Look below for the line holding "camera: 30 degrees right, 15 degrees up" and the line holding "YellowCuttingBoard (551,237,728,397) =>". Repeat those two and everything between, exactly.

#####

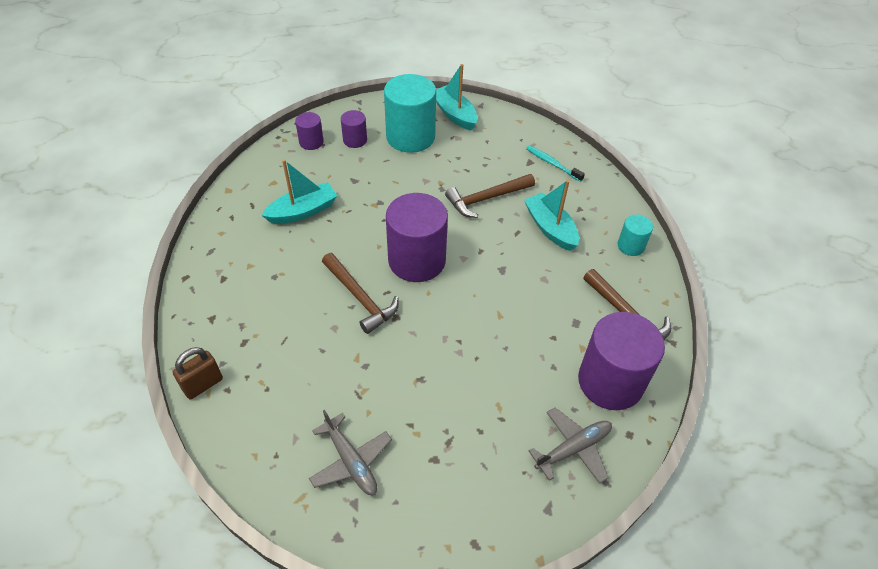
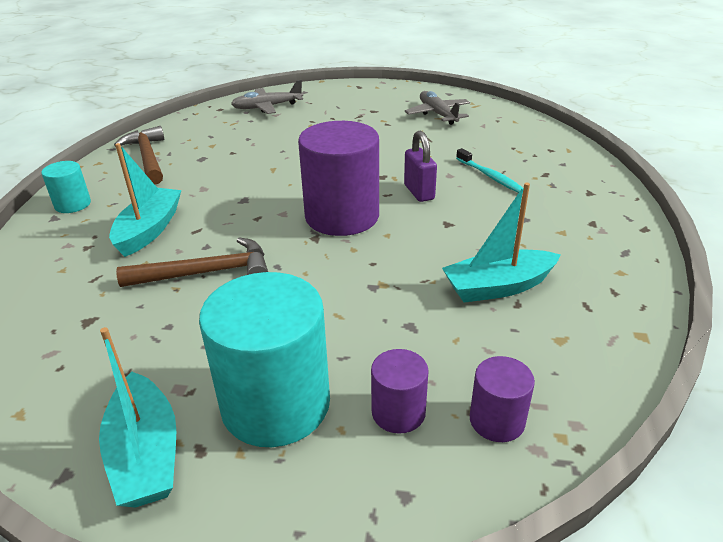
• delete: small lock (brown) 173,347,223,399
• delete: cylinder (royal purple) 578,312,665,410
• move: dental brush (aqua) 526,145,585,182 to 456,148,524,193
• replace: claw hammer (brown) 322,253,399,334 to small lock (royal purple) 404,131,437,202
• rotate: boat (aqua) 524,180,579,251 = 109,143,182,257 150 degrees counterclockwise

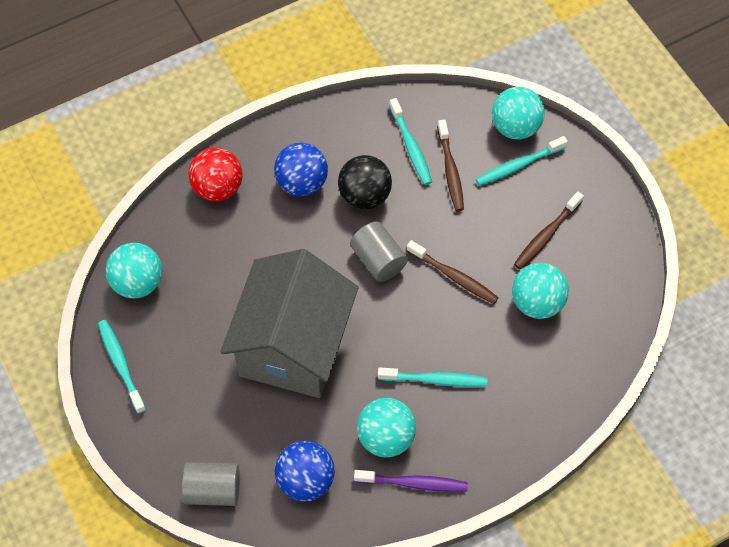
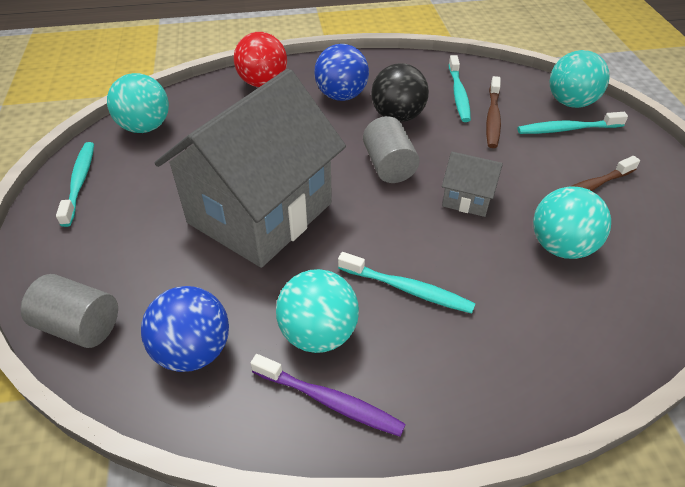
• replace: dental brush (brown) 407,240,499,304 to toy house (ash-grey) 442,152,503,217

#####

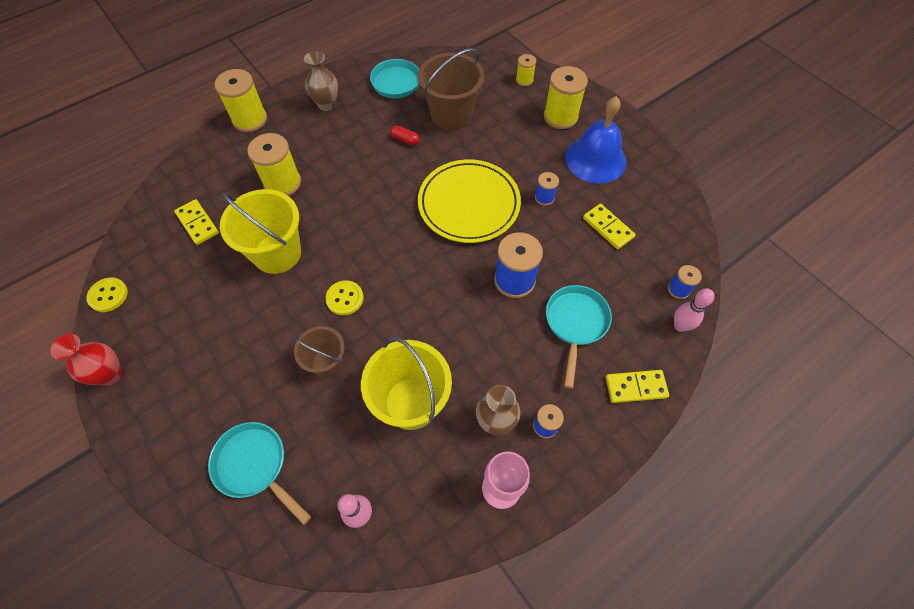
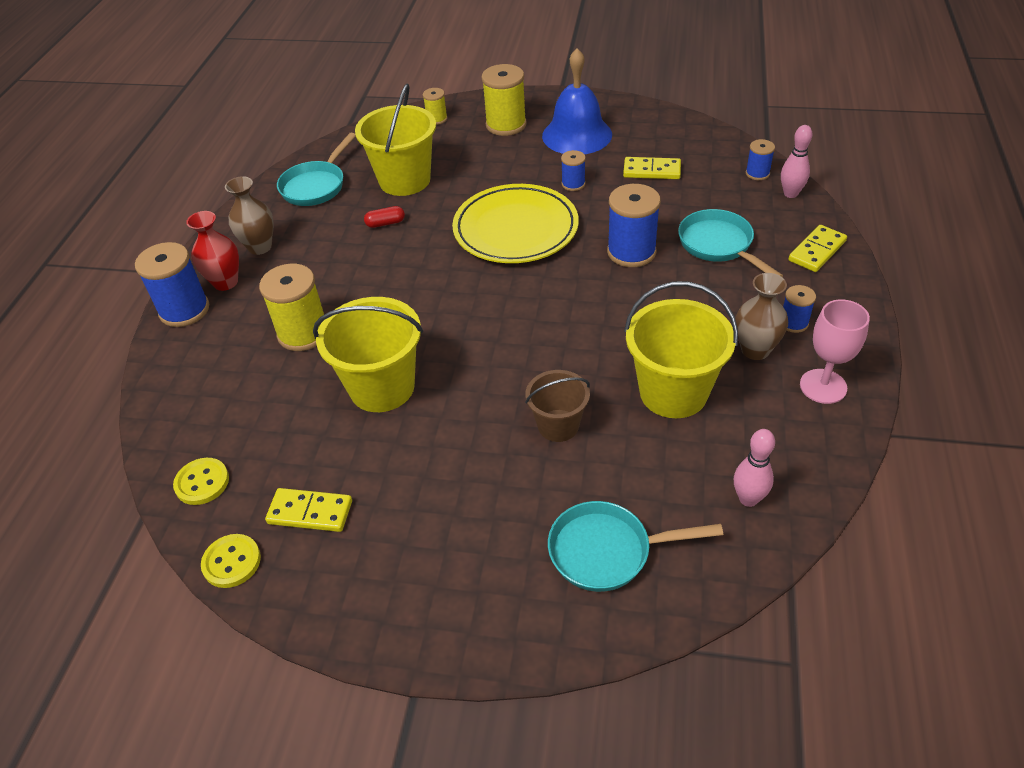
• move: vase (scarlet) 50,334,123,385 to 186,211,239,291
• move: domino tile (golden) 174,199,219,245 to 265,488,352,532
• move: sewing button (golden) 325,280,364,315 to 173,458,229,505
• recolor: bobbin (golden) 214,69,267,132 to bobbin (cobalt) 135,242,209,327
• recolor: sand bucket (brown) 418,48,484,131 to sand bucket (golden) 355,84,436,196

#####

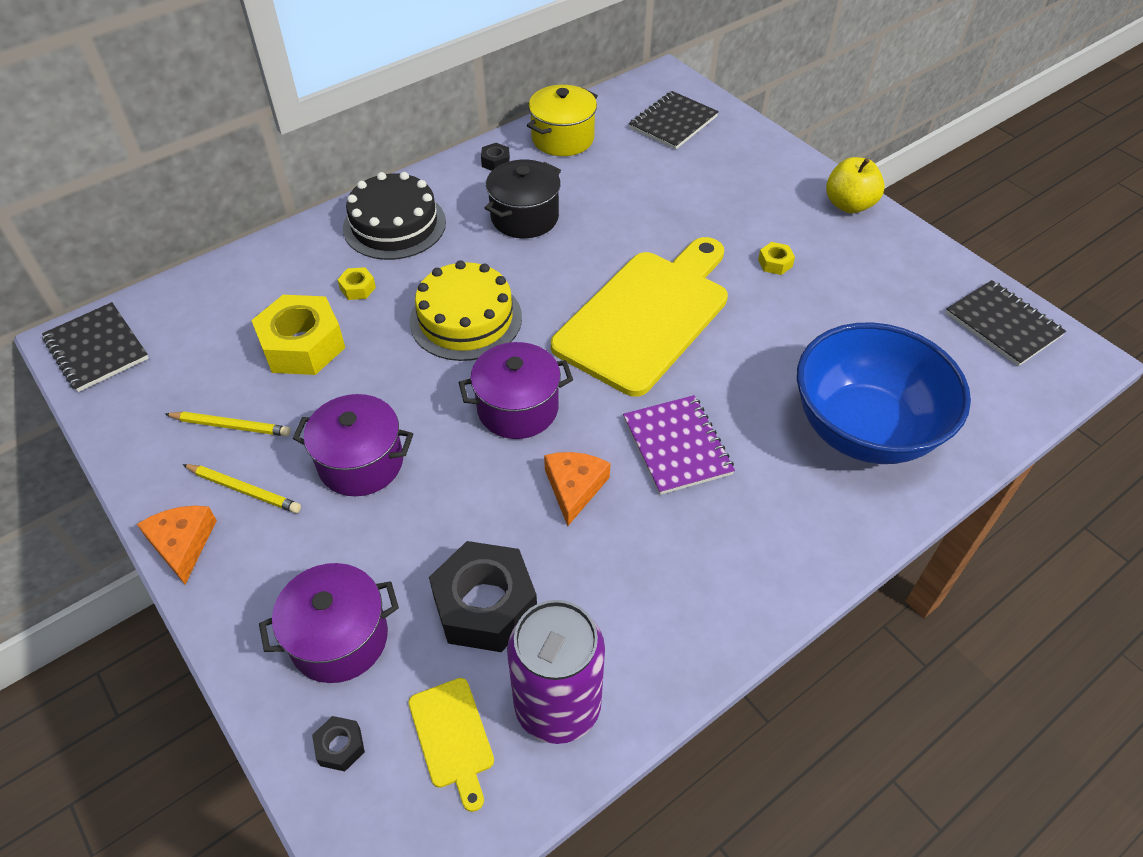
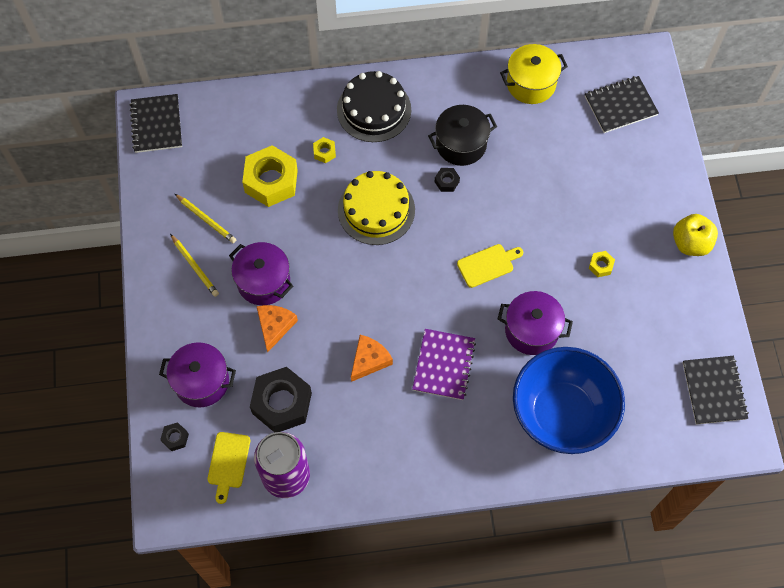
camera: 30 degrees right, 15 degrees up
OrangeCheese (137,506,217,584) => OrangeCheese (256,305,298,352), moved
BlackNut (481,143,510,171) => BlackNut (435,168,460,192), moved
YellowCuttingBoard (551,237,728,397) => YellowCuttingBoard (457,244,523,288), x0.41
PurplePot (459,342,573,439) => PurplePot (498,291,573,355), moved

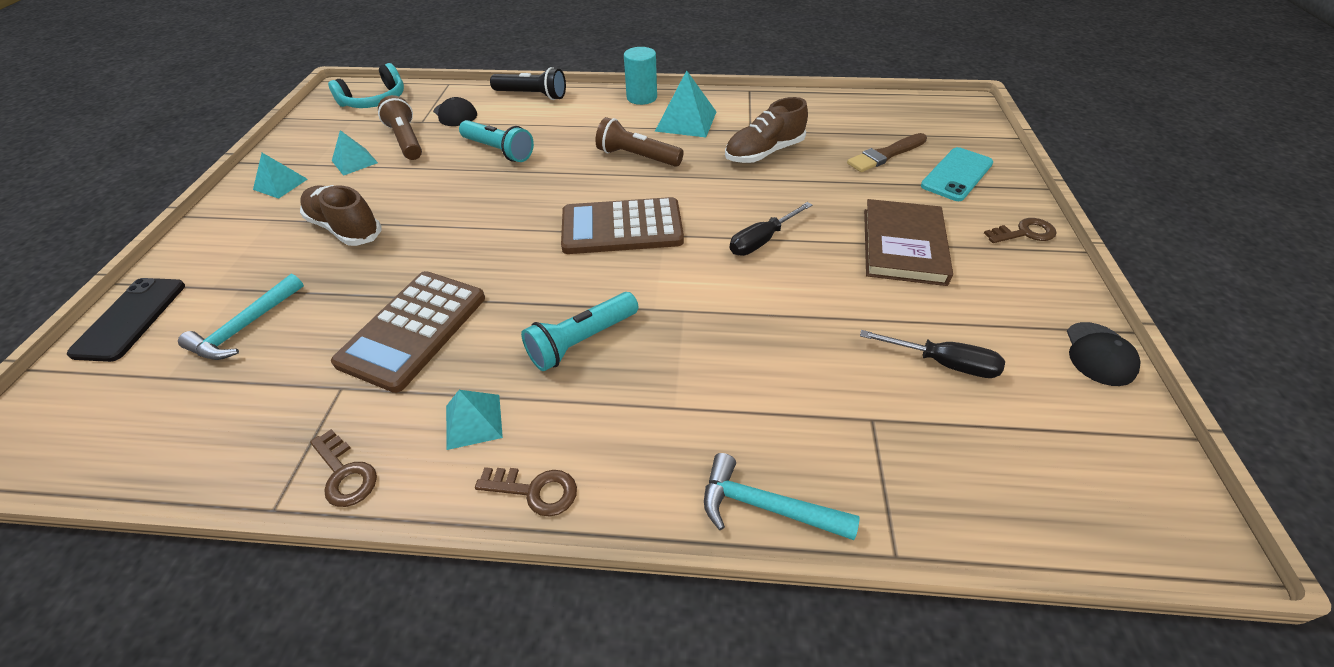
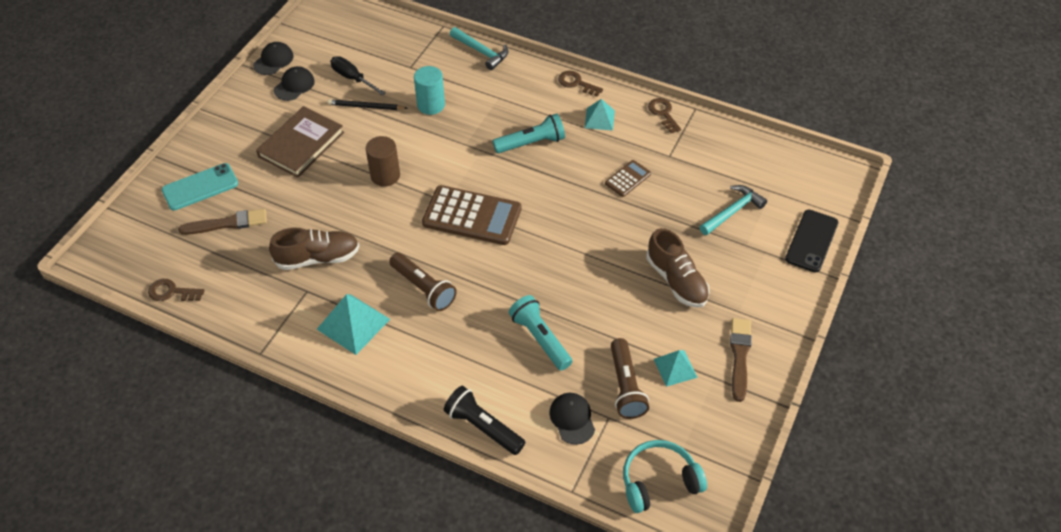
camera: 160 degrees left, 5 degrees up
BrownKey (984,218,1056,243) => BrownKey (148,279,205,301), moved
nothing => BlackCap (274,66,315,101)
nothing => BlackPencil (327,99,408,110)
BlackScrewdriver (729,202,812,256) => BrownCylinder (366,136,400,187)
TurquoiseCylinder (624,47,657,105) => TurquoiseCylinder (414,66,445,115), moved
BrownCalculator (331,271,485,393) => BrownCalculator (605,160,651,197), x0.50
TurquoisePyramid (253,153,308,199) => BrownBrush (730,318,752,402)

#####

### [ANSWER SPACE]
camera: 30 degrees right, 15 degrees up
OrangeCheese (137,506,217,584) => OrangeCheese (256,305,298,352), moved
BlackNut (481,143,510,171) => BlackNut (435,168,460,192), moved
YellowCuttingBoard (551,237,728,397) => YellowCuttingBoard (457,244,523,288), x0.41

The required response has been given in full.